RECORDS PROVIDED:
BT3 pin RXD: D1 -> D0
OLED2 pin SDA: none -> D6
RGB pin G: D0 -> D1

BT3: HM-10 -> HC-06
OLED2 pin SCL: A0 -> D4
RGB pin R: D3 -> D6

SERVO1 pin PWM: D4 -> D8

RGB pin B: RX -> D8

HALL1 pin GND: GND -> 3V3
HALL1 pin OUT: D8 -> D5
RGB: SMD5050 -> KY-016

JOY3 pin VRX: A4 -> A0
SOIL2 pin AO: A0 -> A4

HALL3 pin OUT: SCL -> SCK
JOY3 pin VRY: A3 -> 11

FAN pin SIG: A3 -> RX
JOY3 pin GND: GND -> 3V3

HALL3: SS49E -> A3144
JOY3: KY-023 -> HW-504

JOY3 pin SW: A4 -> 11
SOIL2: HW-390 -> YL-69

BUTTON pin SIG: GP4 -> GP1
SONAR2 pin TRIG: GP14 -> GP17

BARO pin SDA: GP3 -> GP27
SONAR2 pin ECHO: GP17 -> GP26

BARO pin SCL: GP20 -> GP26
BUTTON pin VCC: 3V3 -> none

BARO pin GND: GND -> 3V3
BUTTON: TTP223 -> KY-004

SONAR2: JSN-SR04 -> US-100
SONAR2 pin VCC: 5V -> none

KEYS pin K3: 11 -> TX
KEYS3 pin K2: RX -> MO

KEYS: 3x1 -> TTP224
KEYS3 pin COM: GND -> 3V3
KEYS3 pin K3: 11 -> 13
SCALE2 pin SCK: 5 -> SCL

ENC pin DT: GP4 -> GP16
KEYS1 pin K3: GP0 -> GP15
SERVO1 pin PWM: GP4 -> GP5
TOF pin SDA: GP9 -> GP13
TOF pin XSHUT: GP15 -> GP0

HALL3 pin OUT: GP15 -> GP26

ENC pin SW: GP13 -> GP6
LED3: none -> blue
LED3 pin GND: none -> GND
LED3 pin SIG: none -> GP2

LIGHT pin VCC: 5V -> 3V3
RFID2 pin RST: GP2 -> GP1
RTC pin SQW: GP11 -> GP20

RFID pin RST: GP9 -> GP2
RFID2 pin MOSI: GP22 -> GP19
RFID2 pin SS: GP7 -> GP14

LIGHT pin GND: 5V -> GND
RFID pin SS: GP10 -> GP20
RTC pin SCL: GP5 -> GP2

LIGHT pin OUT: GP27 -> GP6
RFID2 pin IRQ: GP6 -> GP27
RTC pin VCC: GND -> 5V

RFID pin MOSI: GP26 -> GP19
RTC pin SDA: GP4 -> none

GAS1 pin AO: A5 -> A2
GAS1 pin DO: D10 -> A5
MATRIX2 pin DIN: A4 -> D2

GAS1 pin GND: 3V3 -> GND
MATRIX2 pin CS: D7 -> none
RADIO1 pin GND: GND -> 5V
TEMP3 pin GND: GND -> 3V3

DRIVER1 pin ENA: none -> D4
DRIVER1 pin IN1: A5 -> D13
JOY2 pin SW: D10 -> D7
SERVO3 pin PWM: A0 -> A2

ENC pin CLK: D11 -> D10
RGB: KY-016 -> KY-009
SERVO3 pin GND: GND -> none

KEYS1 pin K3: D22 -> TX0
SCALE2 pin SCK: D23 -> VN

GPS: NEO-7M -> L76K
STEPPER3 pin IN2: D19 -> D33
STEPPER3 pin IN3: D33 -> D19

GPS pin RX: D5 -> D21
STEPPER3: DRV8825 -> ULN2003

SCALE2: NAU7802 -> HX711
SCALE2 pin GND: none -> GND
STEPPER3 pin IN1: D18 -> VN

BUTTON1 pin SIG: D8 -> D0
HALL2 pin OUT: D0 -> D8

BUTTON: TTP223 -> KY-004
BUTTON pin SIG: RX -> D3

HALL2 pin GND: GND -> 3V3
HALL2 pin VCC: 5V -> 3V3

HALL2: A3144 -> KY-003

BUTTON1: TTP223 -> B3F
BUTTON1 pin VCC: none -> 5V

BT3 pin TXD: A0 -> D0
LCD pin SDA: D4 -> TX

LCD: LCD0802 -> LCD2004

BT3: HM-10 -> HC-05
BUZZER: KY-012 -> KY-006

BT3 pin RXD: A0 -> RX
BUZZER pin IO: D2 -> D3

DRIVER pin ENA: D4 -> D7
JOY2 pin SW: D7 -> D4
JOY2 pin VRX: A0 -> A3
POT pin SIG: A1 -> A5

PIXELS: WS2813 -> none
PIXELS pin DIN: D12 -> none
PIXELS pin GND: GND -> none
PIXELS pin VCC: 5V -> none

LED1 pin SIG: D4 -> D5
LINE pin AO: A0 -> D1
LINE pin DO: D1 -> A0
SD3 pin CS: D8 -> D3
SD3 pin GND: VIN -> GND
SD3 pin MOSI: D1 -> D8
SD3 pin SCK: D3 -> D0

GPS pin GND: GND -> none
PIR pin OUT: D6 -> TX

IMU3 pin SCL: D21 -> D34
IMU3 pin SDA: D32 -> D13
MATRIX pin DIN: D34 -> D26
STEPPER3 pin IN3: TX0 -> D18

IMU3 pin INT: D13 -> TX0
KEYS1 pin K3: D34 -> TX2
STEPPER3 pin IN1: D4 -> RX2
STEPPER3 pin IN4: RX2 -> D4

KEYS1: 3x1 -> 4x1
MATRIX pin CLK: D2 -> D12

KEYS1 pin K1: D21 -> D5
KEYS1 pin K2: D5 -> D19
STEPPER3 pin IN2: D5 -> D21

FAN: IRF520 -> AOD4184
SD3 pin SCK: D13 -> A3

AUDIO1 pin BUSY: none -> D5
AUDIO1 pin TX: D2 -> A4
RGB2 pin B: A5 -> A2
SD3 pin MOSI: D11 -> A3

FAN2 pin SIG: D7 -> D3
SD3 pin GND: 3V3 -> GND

EXERCISE GOAL:
From the records above, retype only the lines starting at the line that contains "STEPPER3 pin IN2: D19 -> D33" and ending at the line that contains "STEPPER3 pin IN3: TX0 -> D18", both included.

SOLVED PROBLEM:
STEPPER3 pin IN2: D19 -> D33
STEPPER3 pin IN3: D33 -> D19

GPS pin RX: D5 -> D21
STEPPER3: DRV8825 -> ULN2003

SCALE2: NAU7802 -> HX711
SCALE2 pin GND: none -> GND
STEPPER3 pin IN1: D18 -> VN

BUTTON1 pin SIG: D8 -> D0
HALL2 pin OUT: D0 -> D8

BUTTON: TTP223 -> KY-004
BUTTON pin SIG: RX -> D3

HALL2 pin GND: GND -> 3V3
HALL2 pin VCC: 5V -> 3V3

HALL2: A3144 -> KY-003

BUTTON1: TTP223 -> B3F
BUTTON1 pin VCC: none -> 5V

BT3 pin TXD: A0 -> D0
LCD pin SDA: D4 -> TX

LCD: LCD0802 -> LCD2004

BT3: HM-10 -> HC-05
BUZZER: KY-012 -> KY-006

BT3 pin RXD: A0 -> RX
BUZZER pin IO: D2 -> D3

DRIVER pin ENA: D4 -> D7
JOY2 pin SW: D7 -> D4
JOY2 pin VRX: A0 -> A3
POT pin SIG: A1 -> A5

PIXELS: WS2813 -> none
PIXELS pin DIN: D12 -> none
PIXELS pin GND: GND -> none
PIXELS pin VCC: 5V -> none

LED1 pin SIG: D4 -> D5
LINE pin AO: A0 -> D1
LINE pin DO: D1 -> A0
SD3 pin CS: D8 -> D3
SD3 pin GND: VIN -> GND
SD3 pin MOSI: D1 -> D8
SD3 pin SCK: D3 -> D0

GPS pin GND: GND -> none
PIR pin OUT: D6 -> TX

IMU3 pin SCL: D21 -> D34
IMU3 pin SDA: D32 -> D13
MATRIX pin DIN: D34 -> D26
STEPPER3 pin IN3: TX0 -> D18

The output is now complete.